**To do:** Copy only those lines which run from the line containing "The second view gained the ratón/amarillo" to the end of the entries below, both inclusive, exactly as written and with no pictures.

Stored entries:
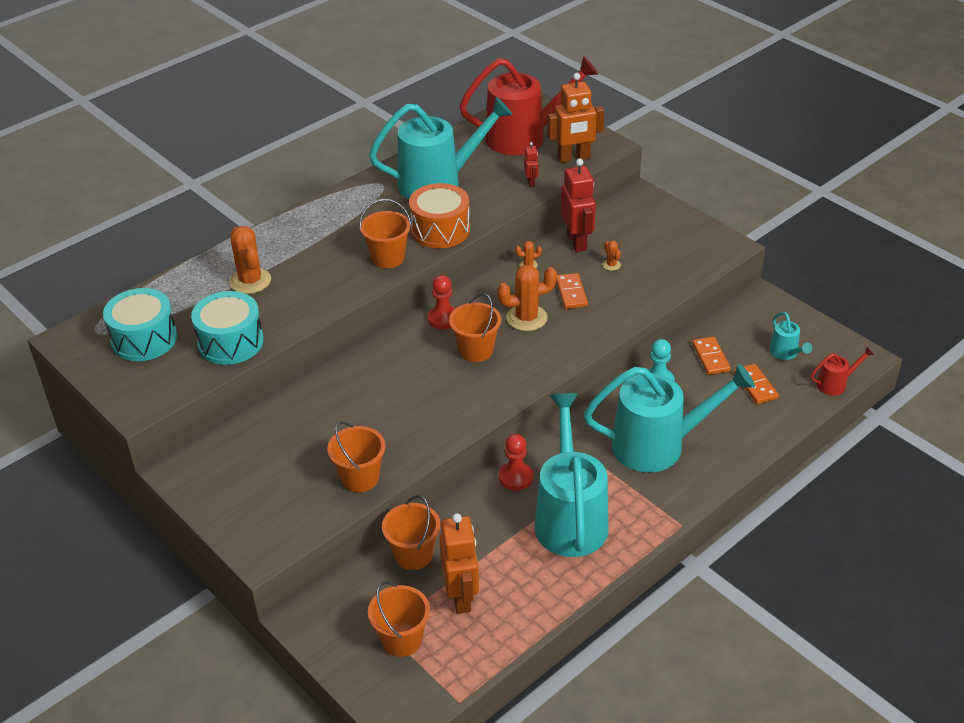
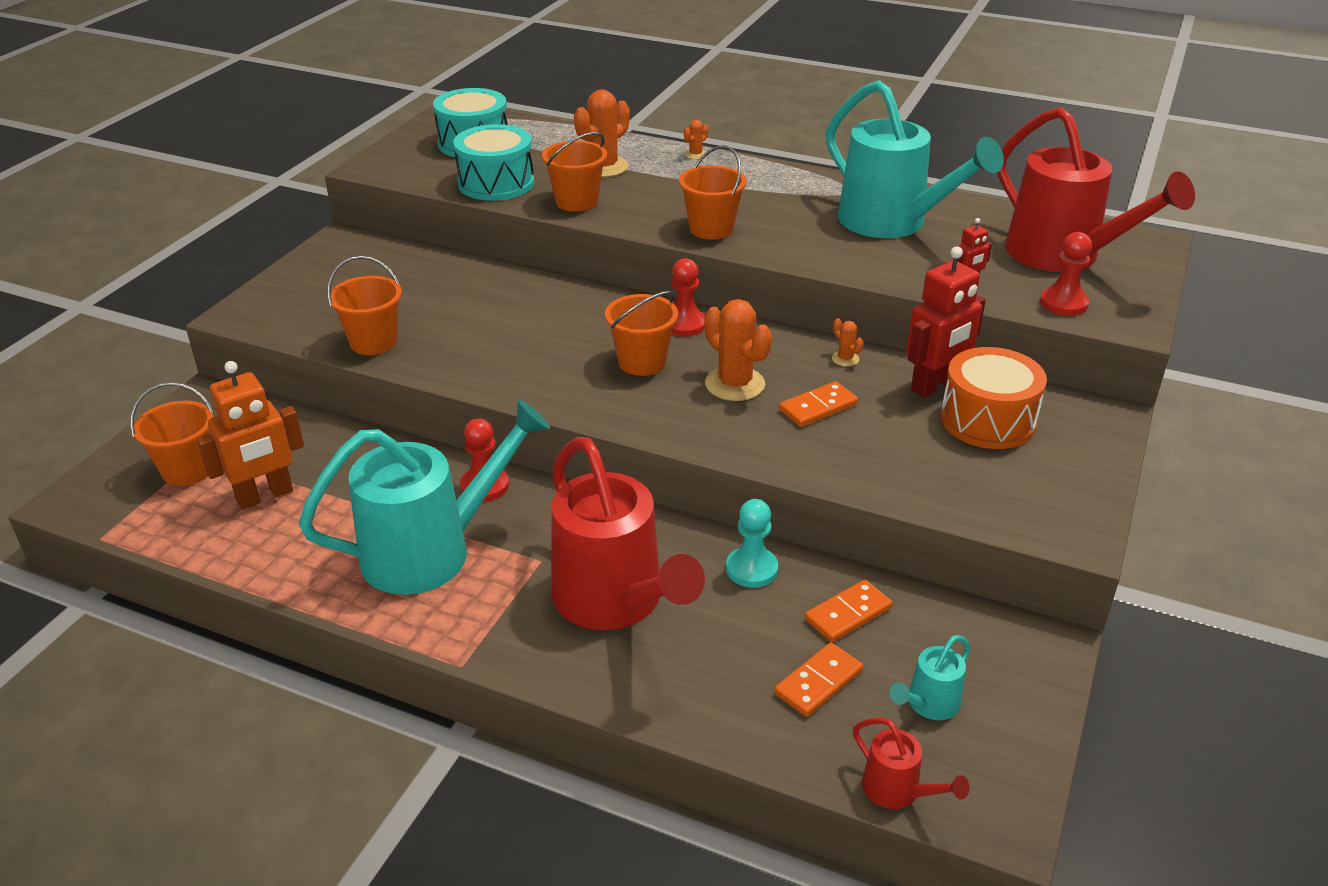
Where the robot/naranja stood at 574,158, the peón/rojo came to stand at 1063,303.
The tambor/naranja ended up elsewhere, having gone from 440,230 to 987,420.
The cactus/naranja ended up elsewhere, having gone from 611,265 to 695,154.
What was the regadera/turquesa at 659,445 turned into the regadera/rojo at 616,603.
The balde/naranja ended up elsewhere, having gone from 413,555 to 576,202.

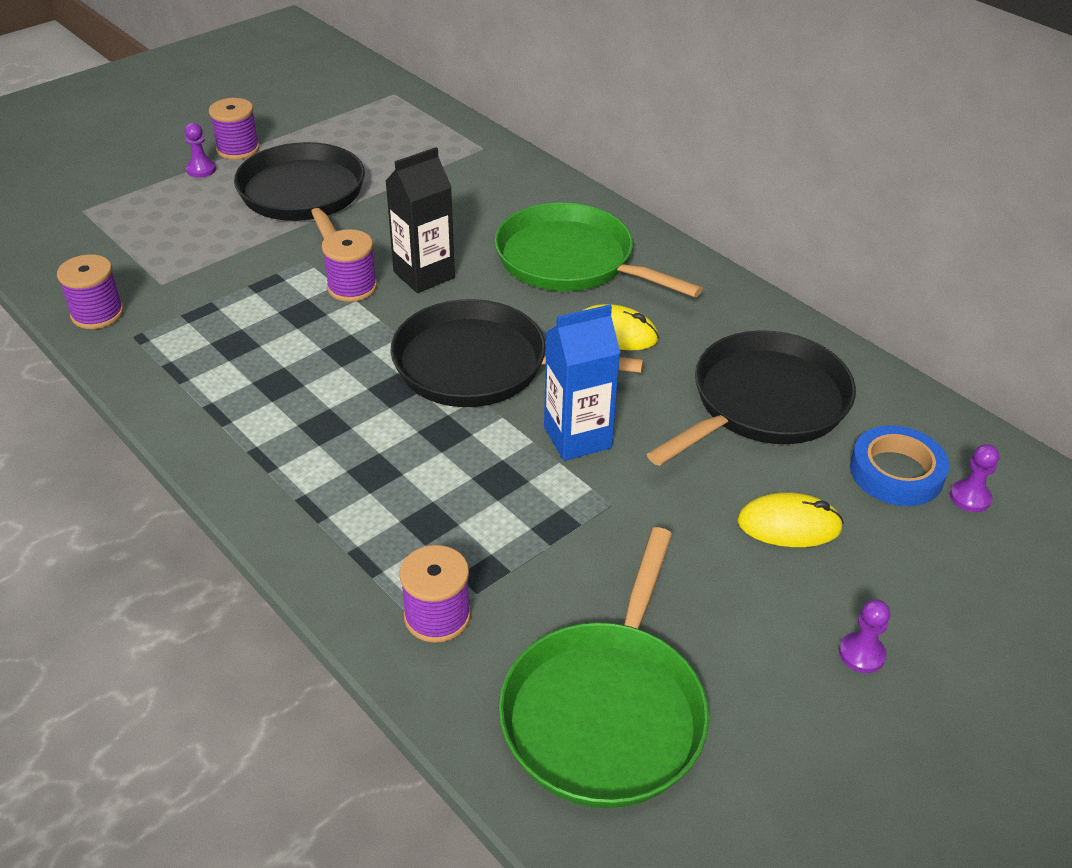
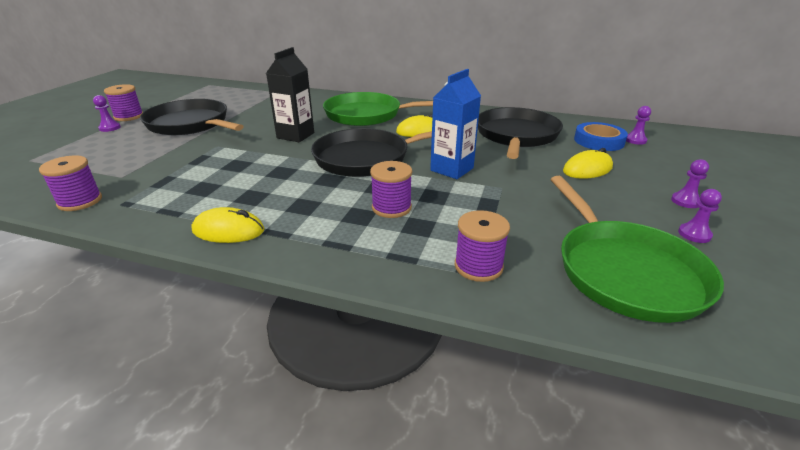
The carrete/morado ended up elsewhere, having gone from 352,287 to 391,207.
The second view gained the peón/morado at 694,234.
The second view gained the ratón/amarillo at 228,230.

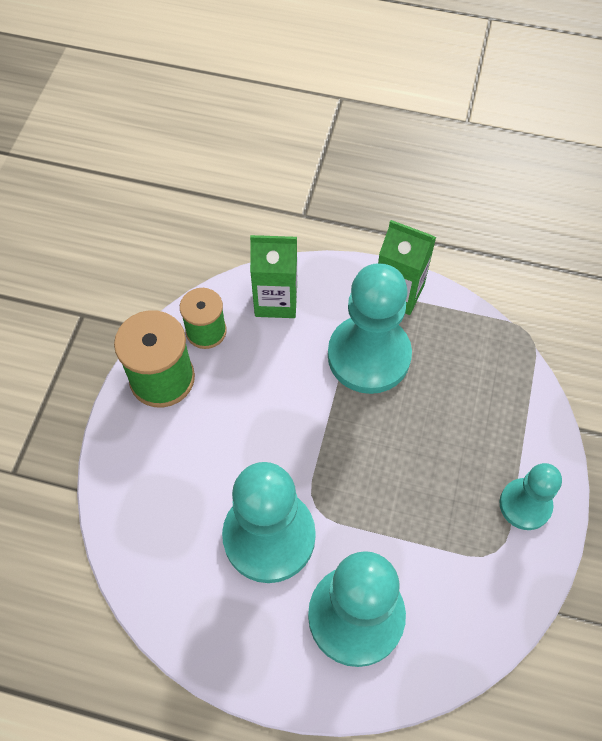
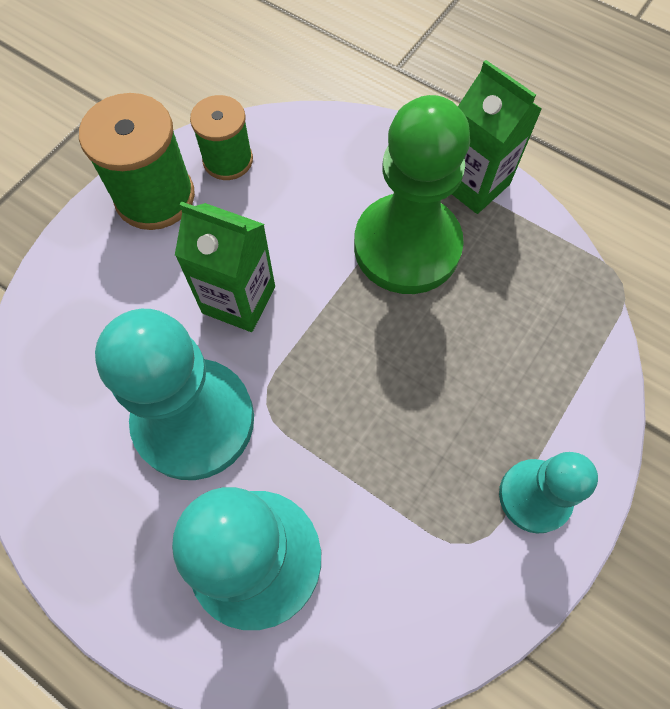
The cartón de leche/verde ended up elsewhere, having gone from 276,300 to 238,299.
What was the peón/turquesa at 369,356 turned into the peón/verde at 407,246.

**Solution for this task:**
The second view gained the ratón/amarillo at 228,230.

The cartón de leche/verde ended up elsewhere, having gone from 276,300 to 238,299.
What was the peón/turquesa at 369,356 turned into the peón/verde at 407,246.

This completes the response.